(Source data)
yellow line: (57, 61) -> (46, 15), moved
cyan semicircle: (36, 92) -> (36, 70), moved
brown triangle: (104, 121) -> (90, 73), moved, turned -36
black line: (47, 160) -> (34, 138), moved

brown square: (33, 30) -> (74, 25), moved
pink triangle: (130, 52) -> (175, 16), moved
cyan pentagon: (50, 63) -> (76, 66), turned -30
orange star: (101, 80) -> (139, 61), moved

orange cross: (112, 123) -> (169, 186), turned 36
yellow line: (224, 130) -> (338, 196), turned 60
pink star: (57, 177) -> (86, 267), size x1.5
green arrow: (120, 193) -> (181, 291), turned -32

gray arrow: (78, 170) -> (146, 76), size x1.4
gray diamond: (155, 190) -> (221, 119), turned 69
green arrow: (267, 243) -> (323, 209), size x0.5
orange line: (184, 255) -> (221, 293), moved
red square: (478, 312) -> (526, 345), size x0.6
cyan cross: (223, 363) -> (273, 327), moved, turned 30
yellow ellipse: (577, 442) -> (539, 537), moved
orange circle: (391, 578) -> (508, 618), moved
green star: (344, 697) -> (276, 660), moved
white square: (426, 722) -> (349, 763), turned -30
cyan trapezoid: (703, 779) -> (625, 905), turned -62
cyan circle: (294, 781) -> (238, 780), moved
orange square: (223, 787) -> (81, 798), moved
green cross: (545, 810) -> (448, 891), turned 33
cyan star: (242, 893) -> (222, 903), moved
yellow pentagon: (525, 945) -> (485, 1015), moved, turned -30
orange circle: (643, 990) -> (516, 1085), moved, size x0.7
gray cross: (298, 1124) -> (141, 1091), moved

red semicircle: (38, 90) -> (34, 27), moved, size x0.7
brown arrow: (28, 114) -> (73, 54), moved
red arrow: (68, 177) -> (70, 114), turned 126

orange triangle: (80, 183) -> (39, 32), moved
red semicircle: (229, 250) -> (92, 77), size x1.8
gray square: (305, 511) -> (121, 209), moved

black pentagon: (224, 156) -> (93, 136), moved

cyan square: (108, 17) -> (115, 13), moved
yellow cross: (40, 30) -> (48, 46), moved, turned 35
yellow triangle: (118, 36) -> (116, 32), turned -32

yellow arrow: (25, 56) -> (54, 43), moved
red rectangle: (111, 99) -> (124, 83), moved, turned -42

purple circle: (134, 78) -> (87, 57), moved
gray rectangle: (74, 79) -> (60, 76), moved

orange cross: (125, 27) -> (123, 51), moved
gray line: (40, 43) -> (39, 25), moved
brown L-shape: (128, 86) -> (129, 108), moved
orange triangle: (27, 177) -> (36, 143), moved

◆ **What is expected**: All lines above from the one containing "orange line: (184, 255) -> (221, 293), moved" to the one containing "white square: (426, 722)" must be repeated exactly, both lines included, and no others.

◆ **Solved problem**:
orange line: (184, 255) -> (221, 293), moved
red square: (478, 312) -> (526, 345), size x0.6
cyan cross: (223, 363) -> (273, 327), moved, turned 30
yellow ellipse: (577, 442) -> (539, 537), moved
orange circle: (391, 578) -> (508, 618), moved
green star: (344, 697) -> (276, 660), moved
white square: (426, 722) -> (349, 763), turned -30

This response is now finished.